(Data records)
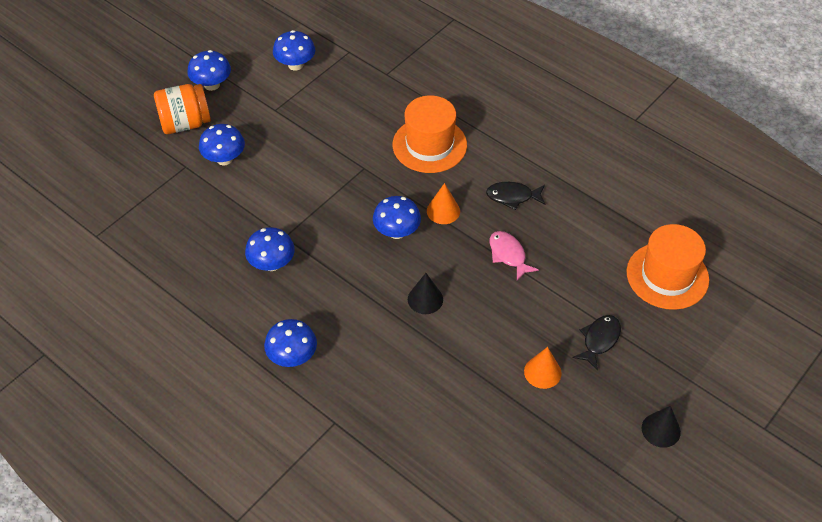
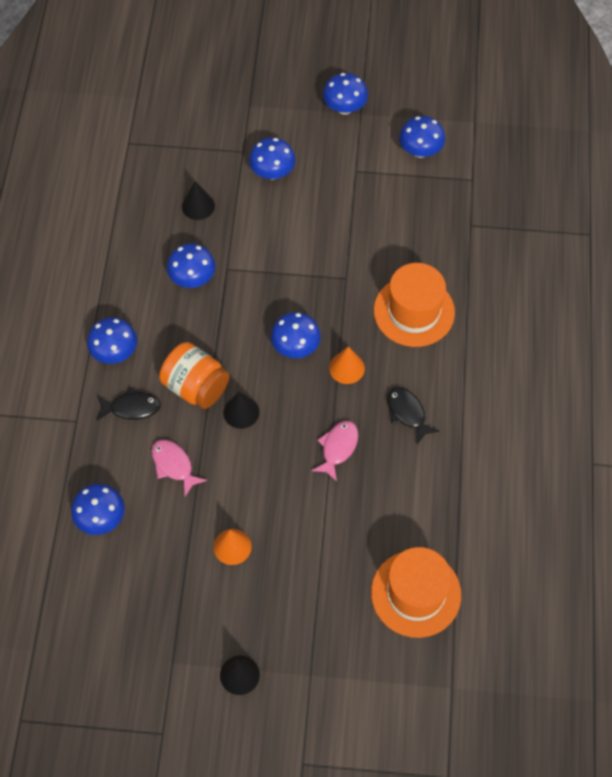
camera: 55 degrees right, 10 degrees up
(185, 123) = (287, 119): orange jar -> orange jar (196, 387)
(206, 222) = (198, 206): none -> black cone
(436, 372) = (174, 465): none -> pink fish
(445, 454) = (101, 518): none -> blue mushroom
(599, 340) = (299, 574): black fish -> black fish (131, 407)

▶ _TASK TO COMPLETE_: Reproduce each entry precisely, dropping only the pictures.

▶ _SOLUTION TO THE EXERCISE_:
camera: 55 degrees right, 10 degrees up
(185, 123) = (287, 119): orange jar -> orange jar (196, 387)
(206, 222) = (198, 206): none -> black cone
(436, 372) = (174, 465): none -> pink fish
(445, 454) = (101, 518): none -> blue mushroom
(599, 340) = (299, 574): black fish -> black fish (131, 407)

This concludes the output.